* AIM OF THE TASK
Please count the lines below that hold the word "cyan" and give the count without any other text.
(PROVIDED DATA begins)
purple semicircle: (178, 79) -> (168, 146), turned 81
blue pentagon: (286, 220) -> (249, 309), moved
(PROVIDED DATA ends)
(PROVIDED DATA begins)
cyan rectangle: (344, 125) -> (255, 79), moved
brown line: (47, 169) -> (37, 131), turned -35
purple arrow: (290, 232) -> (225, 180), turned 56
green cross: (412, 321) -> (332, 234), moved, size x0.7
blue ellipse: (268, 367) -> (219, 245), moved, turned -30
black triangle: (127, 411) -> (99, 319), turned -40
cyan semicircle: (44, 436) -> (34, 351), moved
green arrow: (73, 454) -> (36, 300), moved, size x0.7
(PROVIDED DATA ends)
* ANSWER TO THE EXERCISE
2